● **Task prompt**: Go through the data and report each line that holds the string "battery".

------------------------------------

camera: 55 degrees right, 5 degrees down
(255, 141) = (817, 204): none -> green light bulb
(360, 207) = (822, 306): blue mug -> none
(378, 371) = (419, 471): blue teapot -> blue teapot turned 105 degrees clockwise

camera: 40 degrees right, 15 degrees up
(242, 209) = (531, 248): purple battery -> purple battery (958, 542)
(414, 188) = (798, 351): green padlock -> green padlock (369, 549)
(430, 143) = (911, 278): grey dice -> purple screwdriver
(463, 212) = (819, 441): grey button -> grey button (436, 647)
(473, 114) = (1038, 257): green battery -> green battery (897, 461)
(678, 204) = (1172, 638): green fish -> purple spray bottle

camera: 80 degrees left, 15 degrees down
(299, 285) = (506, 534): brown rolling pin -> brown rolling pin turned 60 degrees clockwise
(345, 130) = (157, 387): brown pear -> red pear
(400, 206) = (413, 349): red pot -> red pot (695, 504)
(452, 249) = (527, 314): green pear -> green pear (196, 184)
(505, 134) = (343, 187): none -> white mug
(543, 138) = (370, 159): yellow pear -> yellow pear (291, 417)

------------------------------------

● **The completed task**:
(242, 209) = (531, 248): purple battery -> purple battery (958, 542)
(473, 114) = (1038, 257): green battery -> green battery (897, 461)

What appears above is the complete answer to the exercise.